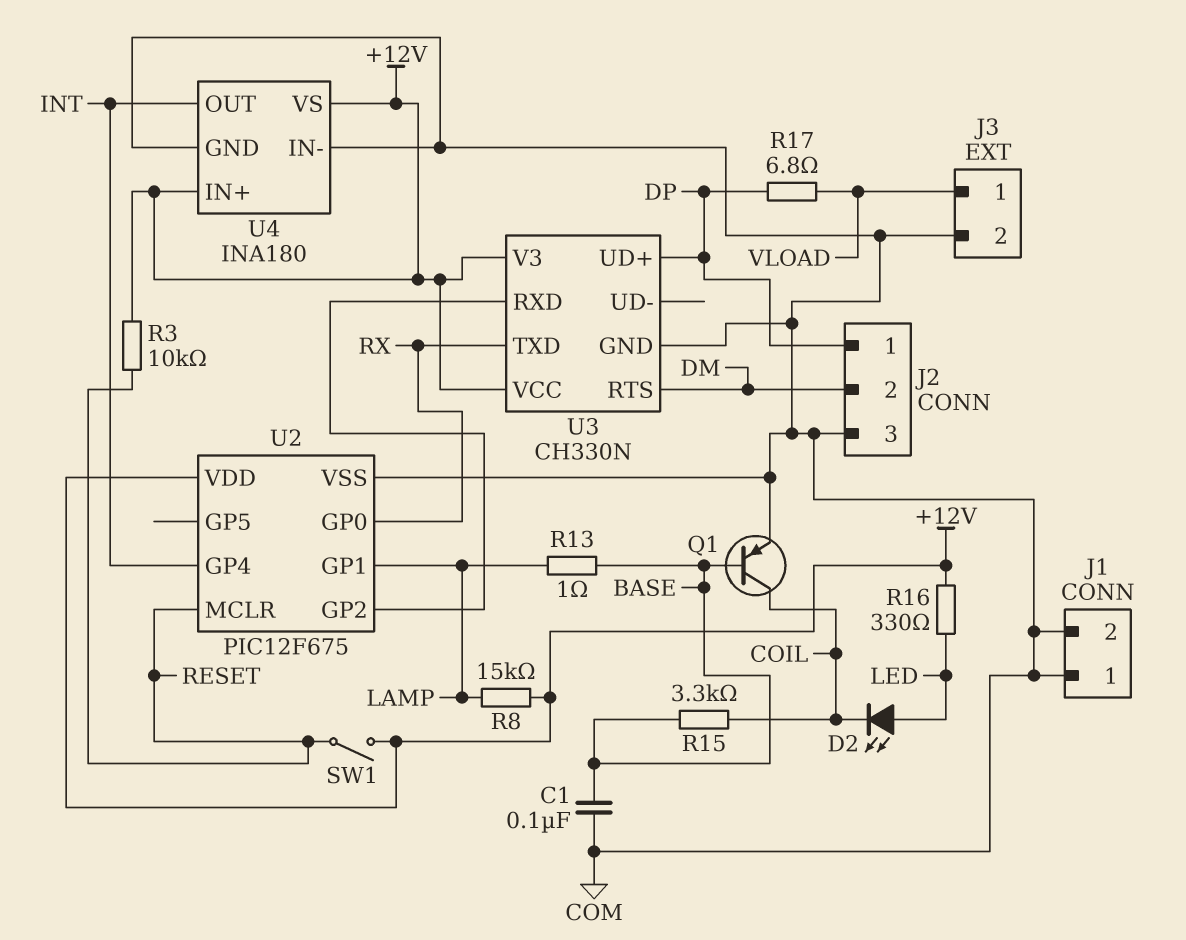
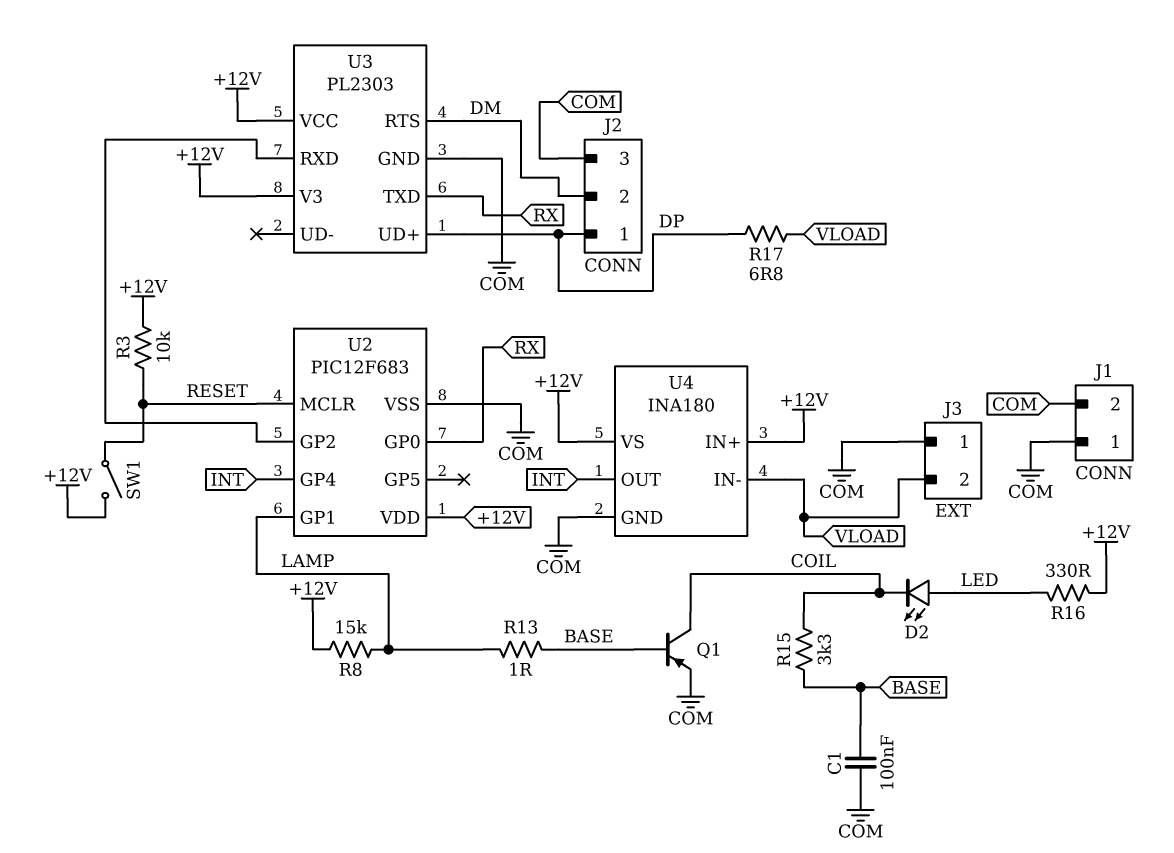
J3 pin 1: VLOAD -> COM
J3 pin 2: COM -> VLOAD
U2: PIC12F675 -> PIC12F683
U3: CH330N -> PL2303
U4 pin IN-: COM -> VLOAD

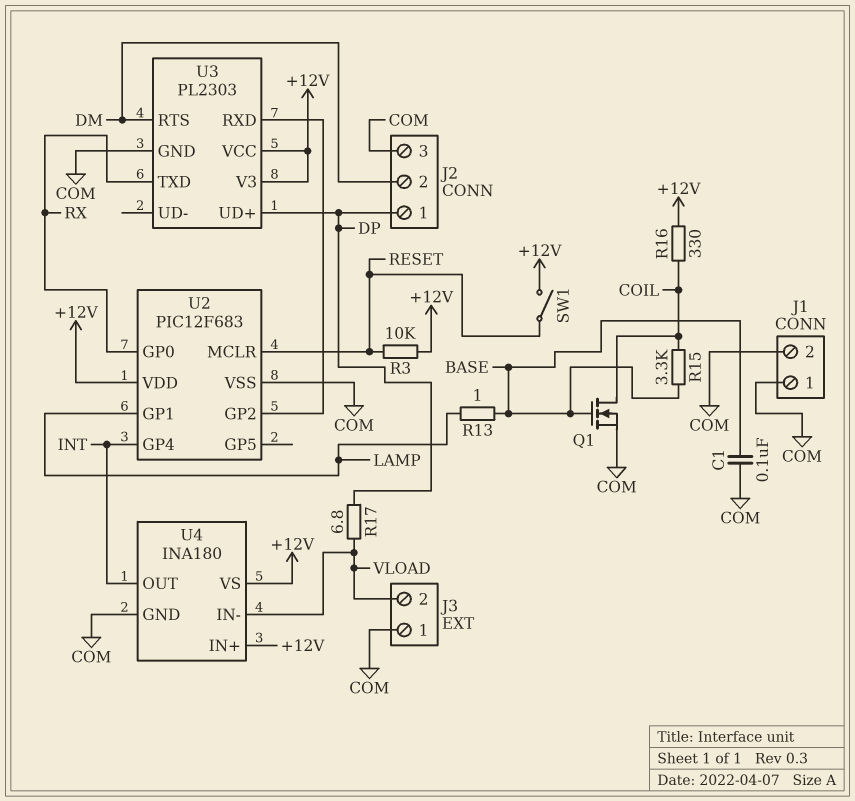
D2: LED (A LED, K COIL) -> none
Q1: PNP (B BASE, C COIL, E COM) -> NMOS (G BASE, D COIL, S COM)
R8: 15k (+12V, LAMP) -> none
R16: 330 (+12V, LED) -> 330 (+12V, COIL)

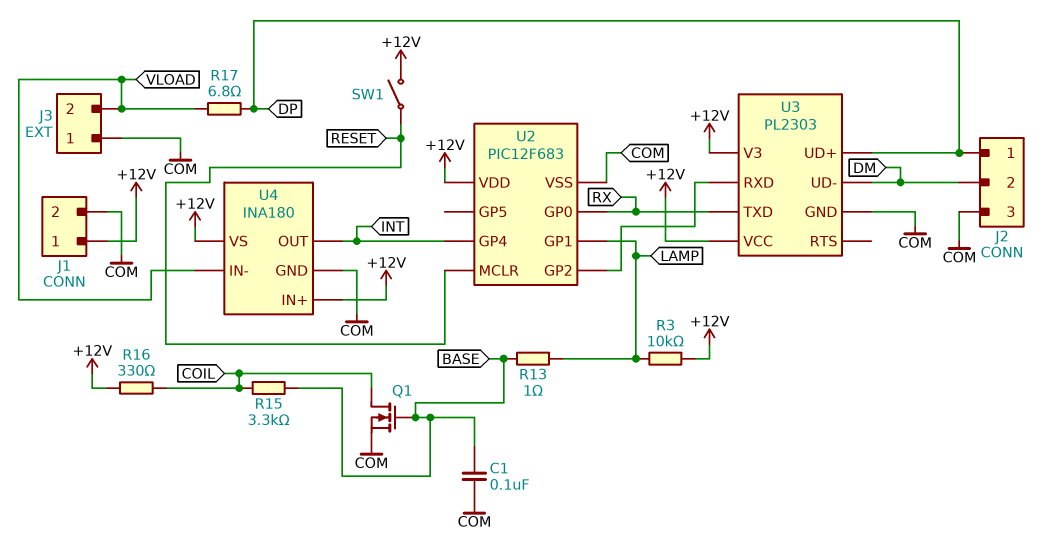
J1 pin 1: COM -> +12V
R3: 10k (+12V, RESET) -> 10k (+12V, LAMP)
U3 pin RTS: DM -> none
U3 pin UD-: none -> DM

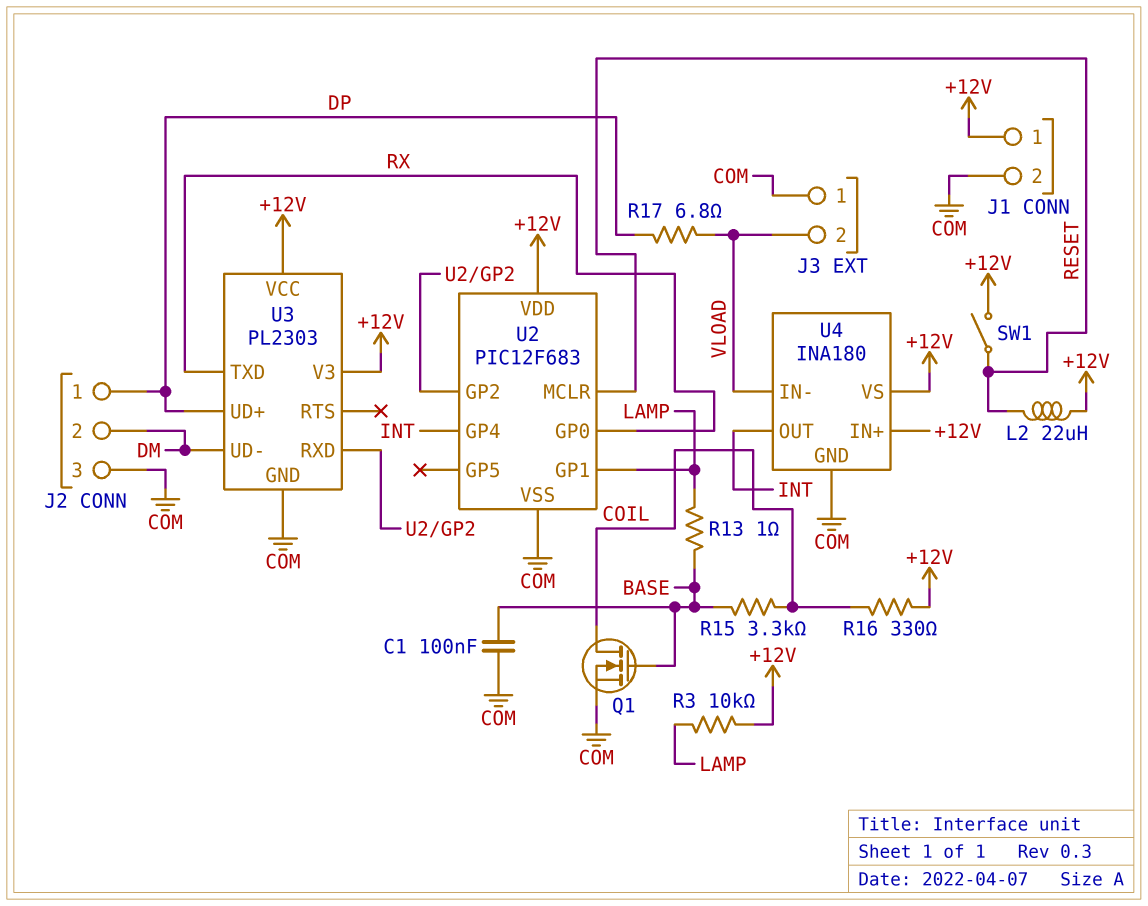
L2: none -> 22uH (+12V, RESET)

== == ==

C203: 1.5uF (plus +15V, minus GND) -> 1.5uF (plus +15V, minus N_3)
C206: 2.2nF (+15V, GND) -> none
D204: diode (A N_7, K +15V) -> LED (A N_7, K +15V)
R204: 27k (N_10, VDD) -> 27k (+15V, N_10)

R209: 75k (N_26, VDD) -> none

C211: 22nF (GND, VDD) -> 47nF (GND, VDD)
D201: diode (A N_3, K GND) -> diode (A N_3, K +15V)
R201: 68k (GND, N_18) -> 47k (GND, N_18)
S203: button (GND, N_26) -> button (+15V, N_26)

== == ==

Using the entries shown above, reproduce verbatim the lines from the line bearing "C211: 22nF (GND, VDD) -> 47nF (GND, VDD)" to the line bearing "S203: button (GND, N_26)", inclusive.

:: Solution for this exercise ::
C211: 22nF (GND, VDD) -> 47nF (GND, VDD)
D201: diode (A N_3, K GND) -> diode (A N_3, K +15V)
R201: 68k (GND, N_18) -> 47k (GND, N_18)
S203: button (GND, N_26) -> button (+15V, N_26)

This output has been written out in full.